--- What needs to be done ---
Count how many lines below contain the word "apple", then give that number alone.

(Object transformation records)
---*---

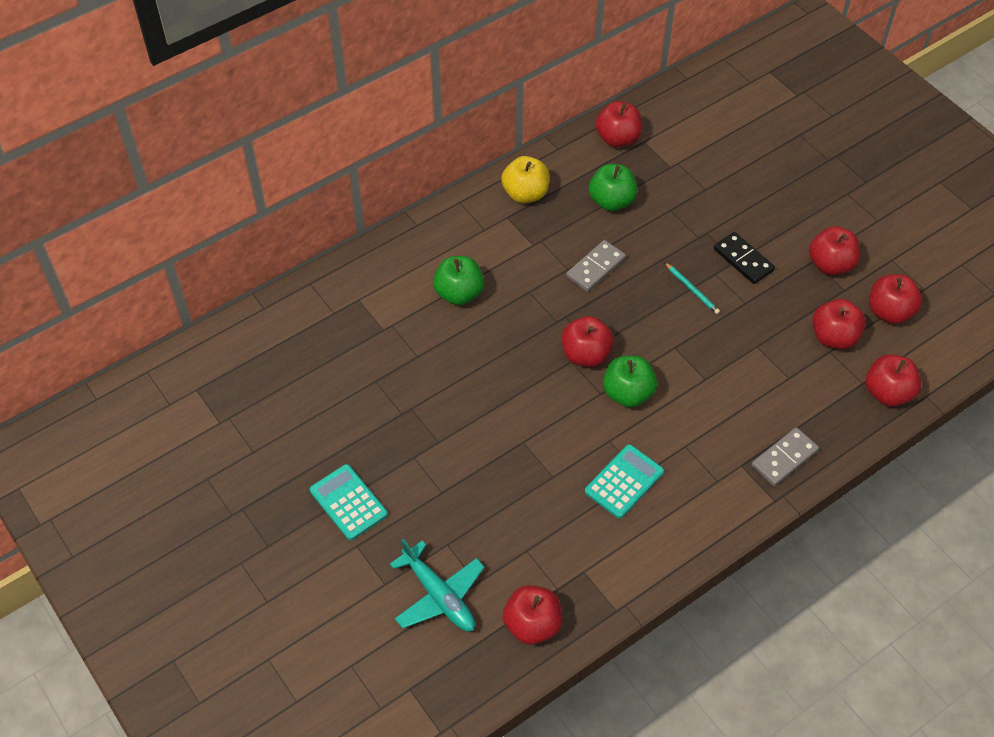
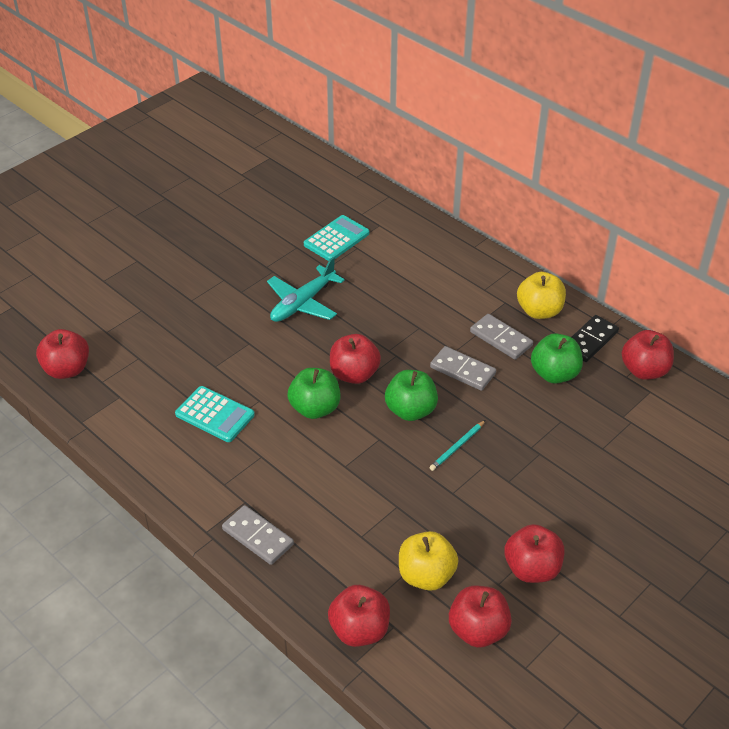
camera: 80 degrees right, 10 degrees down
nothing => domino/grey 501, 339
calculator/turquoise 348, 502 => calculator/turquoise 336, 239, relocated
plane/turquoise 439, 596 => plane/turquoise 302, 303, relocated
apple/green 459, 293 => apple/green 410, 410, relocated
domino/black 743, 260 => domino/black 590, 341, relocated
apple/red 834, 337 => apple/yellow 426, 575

---*---

--- Output ---
2